Work to complete: Reproduce each line of the following material exactly, omitting the images.

Records for this task:
- - - - - - -
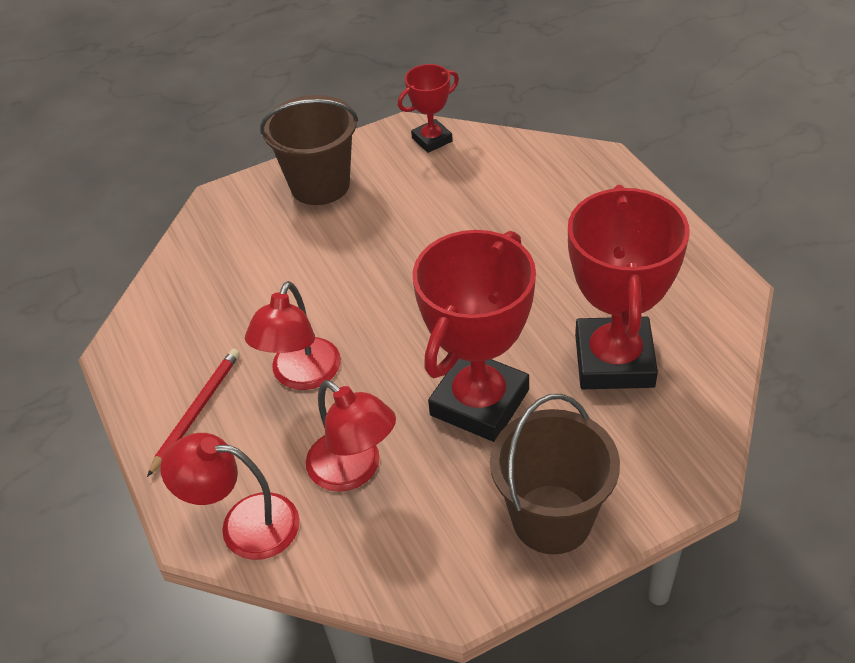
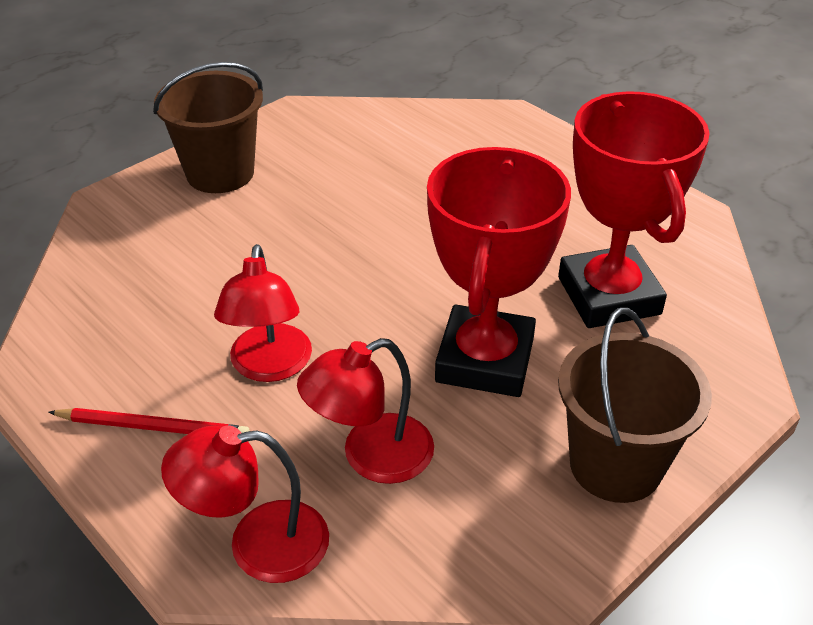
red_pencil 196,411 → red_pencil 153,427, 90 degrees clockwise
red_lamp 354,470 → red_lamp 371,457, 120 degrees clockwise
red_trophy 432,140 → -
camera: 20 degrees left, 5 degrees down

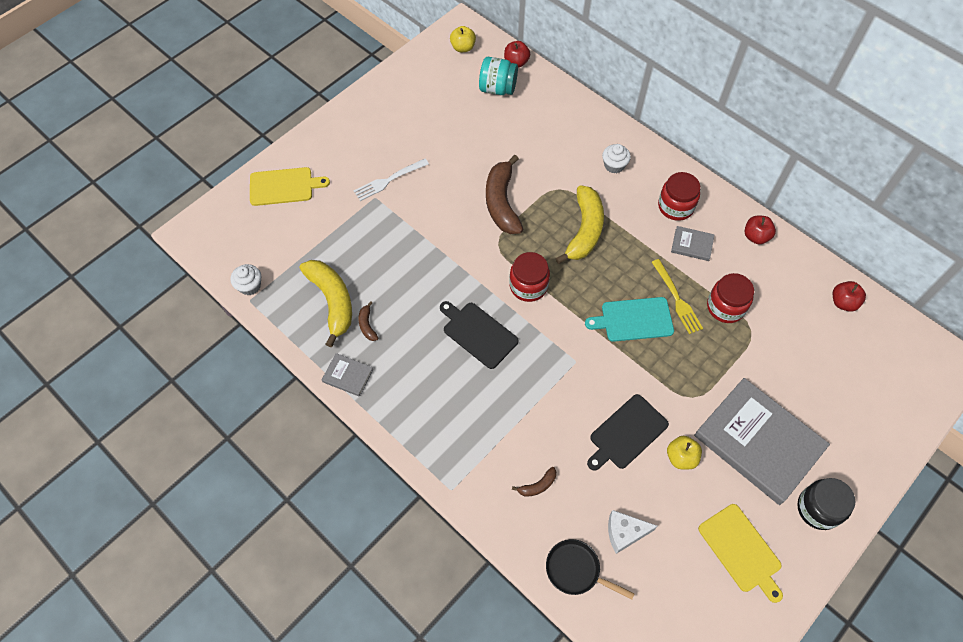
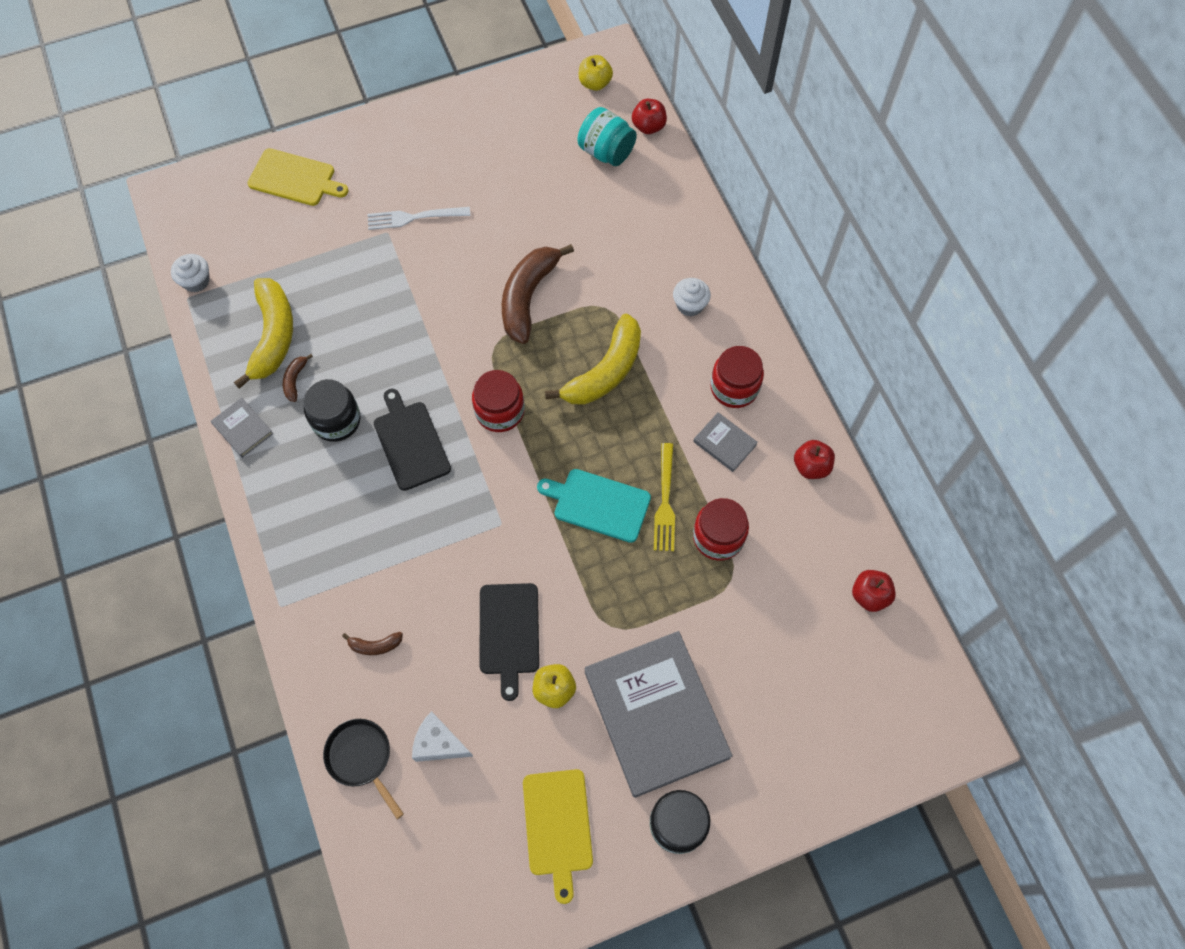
black_cutting_board 626,433 → black_cutting_board 509,633, 75 degrees counterclockwise
- → black_jar 336,420
camera: 25 degrees right, 5 degrees up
- - - - - - -
Output for this task:
red_pencil 196,411 → red_pencil 153,427, 90 degrees clockwise
red_lamp 354,470 → red_lamp 371,457, 120 degrees clockwise
red_trophy 432,140 → -
camera: 20 degrees left, 5 degrees down

black_cutting_board 626,433 → black_cutting_board 509,633, 75 degrees counterclockwise
- → black_jar 336,420
camera: 25 degrees right, 5 degrees up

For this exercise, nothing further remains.